DIRECTIVE: Reproduce the records. Keep every word exact and include no images.

DATASET EXCERPTS:
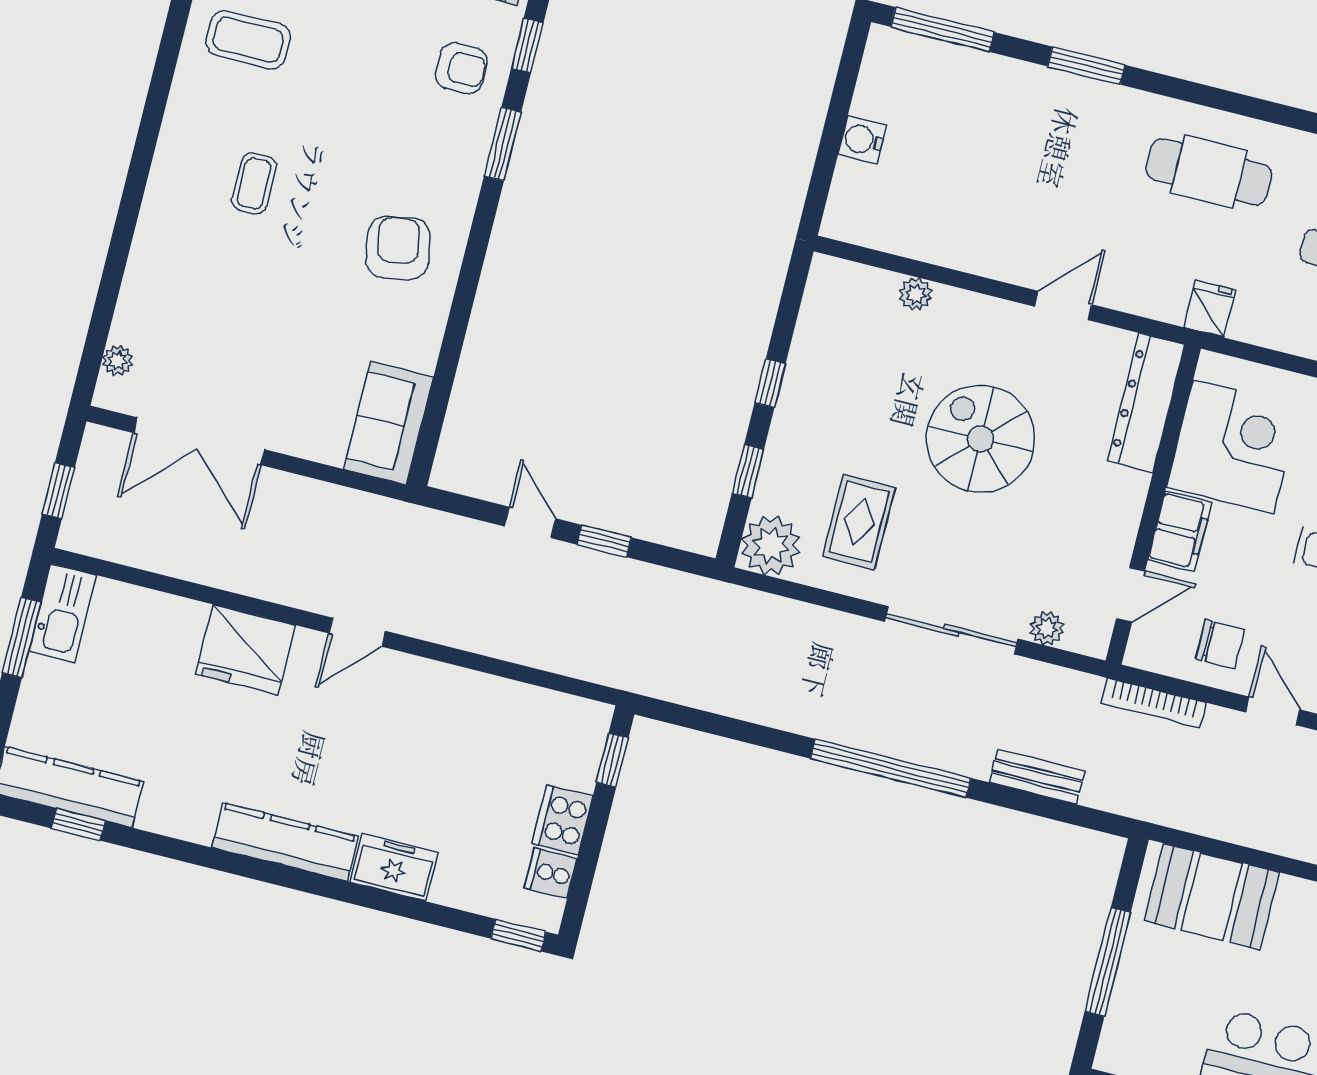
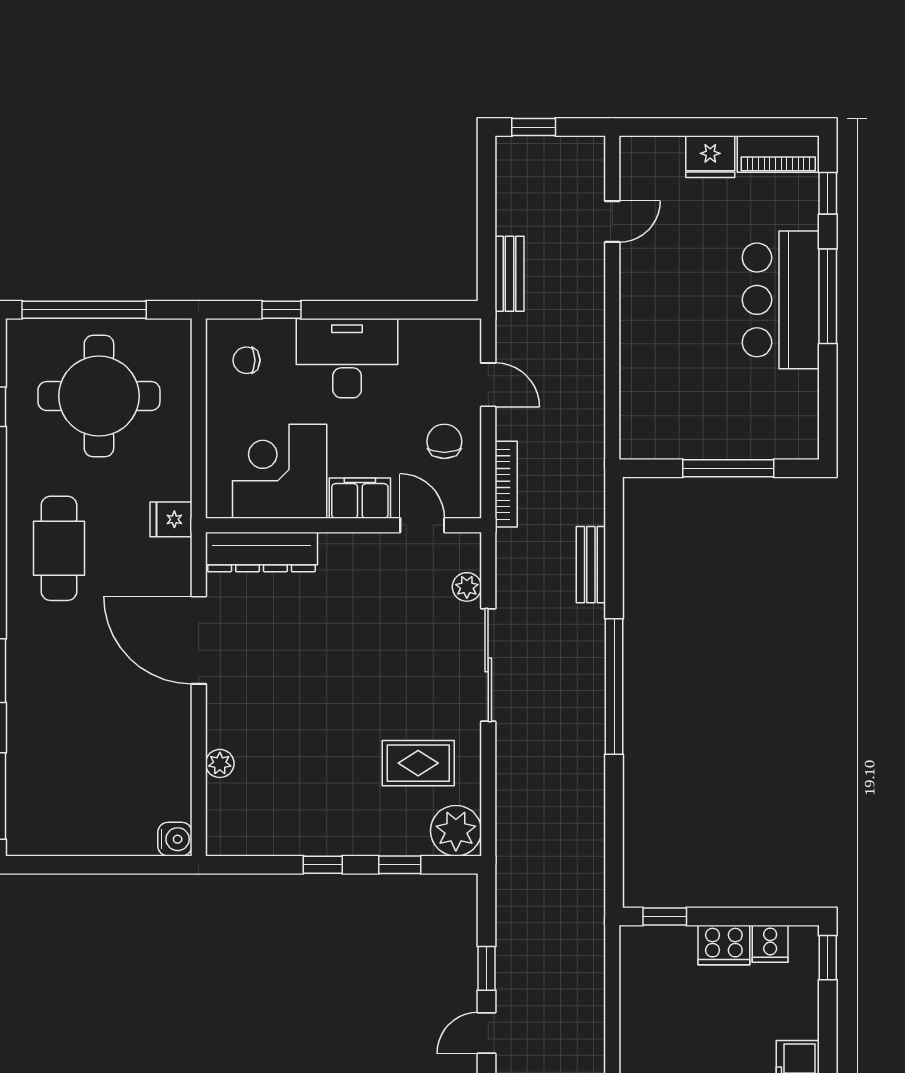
water cooler: (862, 140) -> (175, 839), moved, turned -90
door: (1063, 306) -> (199, 640), width x1.87
spiral stairs: (981, 439) -> (325, 680), removed
door: (1273, 711) -> (488, 385), swing flipped
booth: (1212, 897) -> (653, 396), removed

SOLUTION:
water cooler: (862, 140) -> (175, 839), moved, turned -90
door: (1063, 306) -> (199, 640), width x1.87
spiral stairs: (981, 439) -> (325, 680), removed
door: (1273, 711) -> (488, 385), swing flipped
booth: (1212, 897) -> (653, 396), removed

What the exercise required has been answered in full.